→ **TASK BRIEF**: Once you reach the line containing "Someone carried the talerz", write out that line and every remaining line of the records exactly.
****
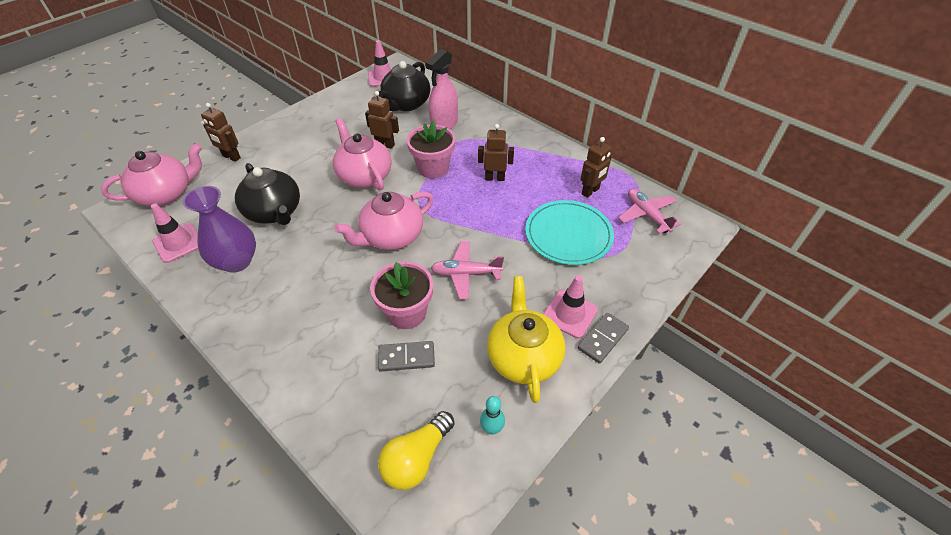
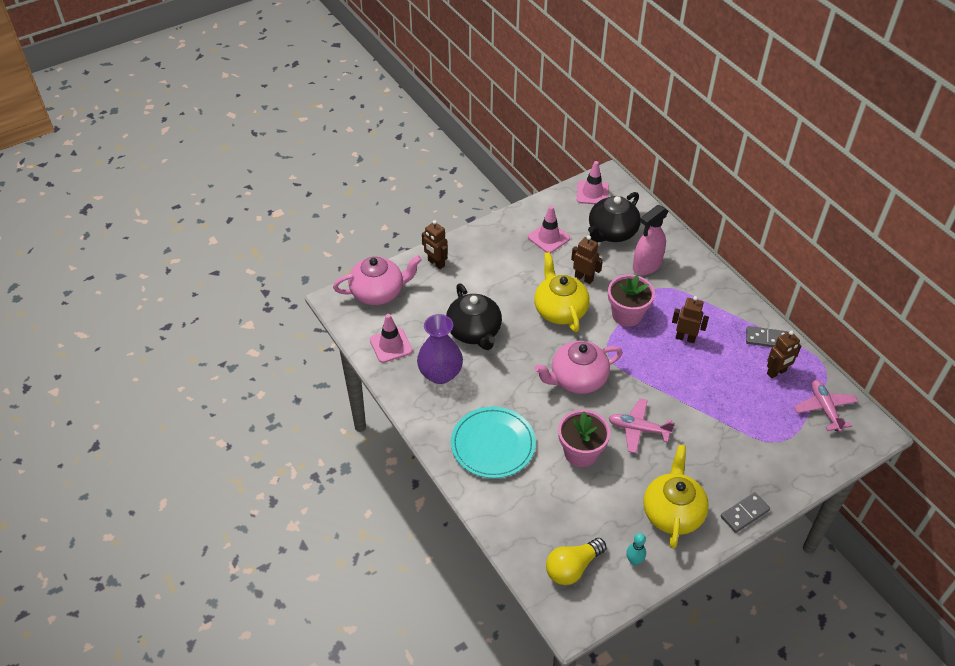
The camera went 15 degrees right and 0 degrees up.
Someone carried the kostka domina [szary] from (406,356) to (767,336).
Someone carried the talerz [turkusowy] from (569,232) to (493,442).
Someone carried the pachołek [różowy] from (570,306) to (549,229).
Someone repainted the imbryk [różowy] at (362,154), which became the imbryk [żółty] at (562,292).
****
→ **OUTPUT OF THE TASK**:
Someone carried the talerz [turkusowy] from (569,232) to (493,442).
Someone carried the pachołek [różowy] from (570,306) to (549,229).
Someone repainted the imbryk [różowy] at (362,154), which became the imbryk [żółty] at (562,292).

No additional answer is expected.